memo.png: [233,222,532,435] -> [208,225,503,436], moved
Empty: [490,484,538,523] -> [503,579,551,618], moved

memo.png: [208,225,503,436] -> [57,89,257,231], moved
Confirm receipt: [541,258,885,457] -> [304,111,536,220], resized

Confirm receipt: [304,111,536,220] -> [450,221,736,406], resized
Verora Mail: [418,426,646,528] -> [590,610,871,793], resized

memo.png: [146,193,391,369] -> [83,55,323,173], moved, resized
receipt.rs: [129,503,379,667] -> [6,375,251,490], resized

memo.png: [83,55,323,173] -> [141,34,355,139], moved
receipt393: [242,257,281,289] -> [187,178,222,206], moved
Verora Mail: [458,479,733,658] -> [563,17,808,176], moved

+ + + + + + +

### Work request
Include the first line, the line containing "receipt393: [242,257,281,289] ->", and every line between them, copied exactly from the material above; output no other line.

### Answer to the problem
memo.png: [233,222,532,435] -> [208,225,503,436], moved
Empty: [490,484,538,523] -> [503,579,551,618], moved

memo.png: [208,225,503,436] -> [57,89,257,231], moved
Confirm receipt: [541,258,885,457] -> [304,111,536,220], resized

Confirm receipt: [304,111,536,220] -> [450,221,736,406], resized
Verora Mail: [418,426,646,528] -> [590,610,871,793], resized

memo.png: [146,193,391,369] -> [83,55,323,173], moved, resized
receipt.rs: [129,503,379,667] -> [6,375,251,490], resized

memo.png: [83,55,323,173] -> [141,34,355,139], moved
receipt393: [242,257,281,289] -> [187,178,222,206], moved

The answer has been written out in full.